Data:
--------------------------------

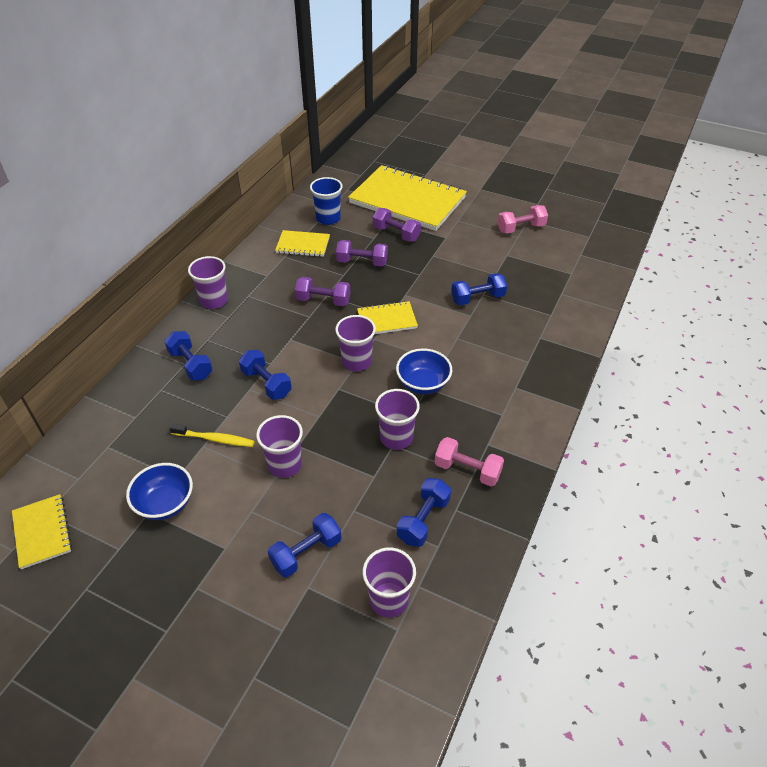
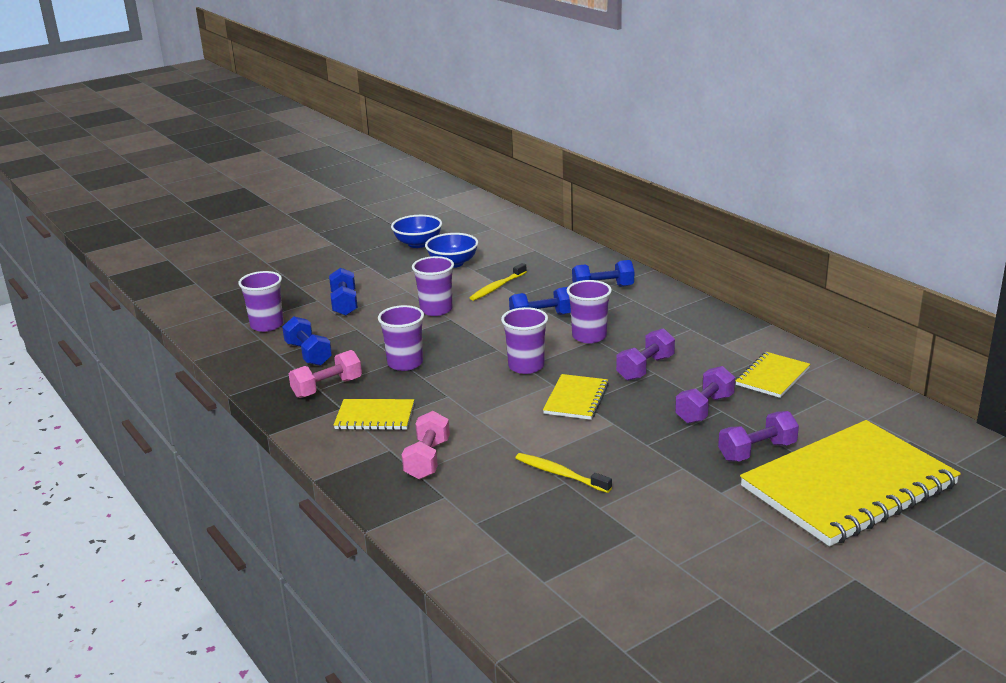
camera: 120 degrees right, 20 degrees down
(42, 532) = (476, 226): yellow notebook -> yellow notebook (375, 417)
(214, 301) = (695, 310): purple cup -> purple cup (589, 336)
(328, 218) = (829, 407): blue cup -> none
(423, 384) = (455, 394): blue bowl -> blue bowl (418, 244)
(477, 298) = (560, 474): blue dumbbell -> yellow toothbrush
(521, 228) = (699, 577): pink dumbbell -> pink dumbbell (427, 459)

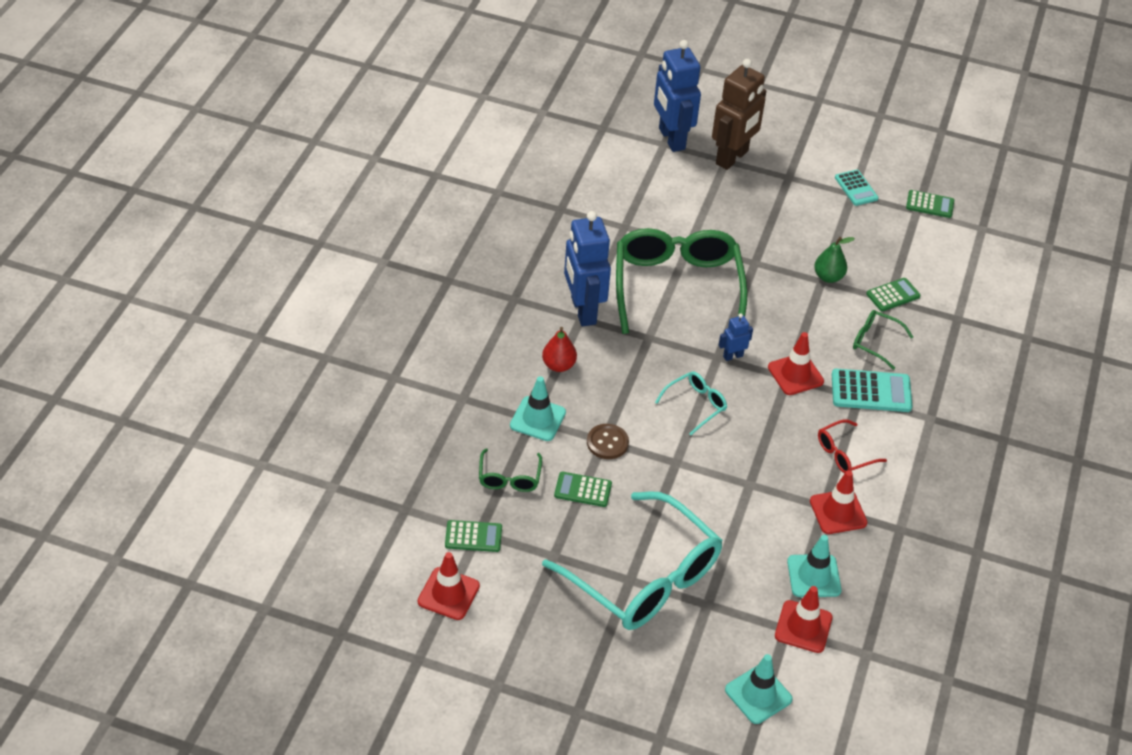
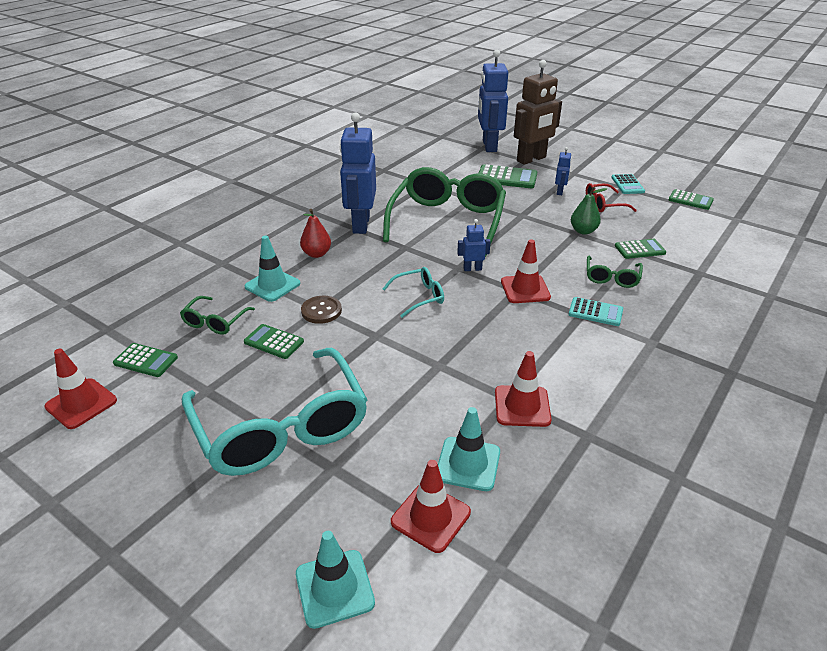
camera: 20 degrees right, 10 degrees down
(715, 199) = (506, 178): none -> green calculator
(784, 214) = (560, 192): none -> blue robot
(844, 454) = (549, 357): red glasses -> red glasses (604, 204)
(871, 391) = (595, 312): turquoise calculator -> turquoise calculator, size x0.65
(875, 342) = (611, 278): green glasses -> green glasses turned 120 degrees counterclockwise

--------------------------------

What needs to be done: The lines from the one holding "(423, 384) = (455, 394): blue" through the end of the material above are to be echoed exactly, both ends included. Do not include pictures.

Answer for the task:
(423, 384) = (455, 394): blue bowl -> blue bowl (418, 244)
(477, 298) = (560, 474): blue dumbbell -> yellow toothbrush
(521, 228) = (699, 577): pink dumbbell -> pink dumbbell (427, 459)

camera: 20 degrees right, 10 degrees down
(715, 199) = (506, 178): none -> green calculator
(784, 214) = (560, 192): none -> blue robot
(844, 454) = (549, 357): red glasses -> red glasses (604, 204)
(871, 391) = (595, 312): turquoise calculator -> turquoise calculator, size x0.65
(875, 342) = (611, 278): green glasses -> green glasses turned 120 degrees counterclockwise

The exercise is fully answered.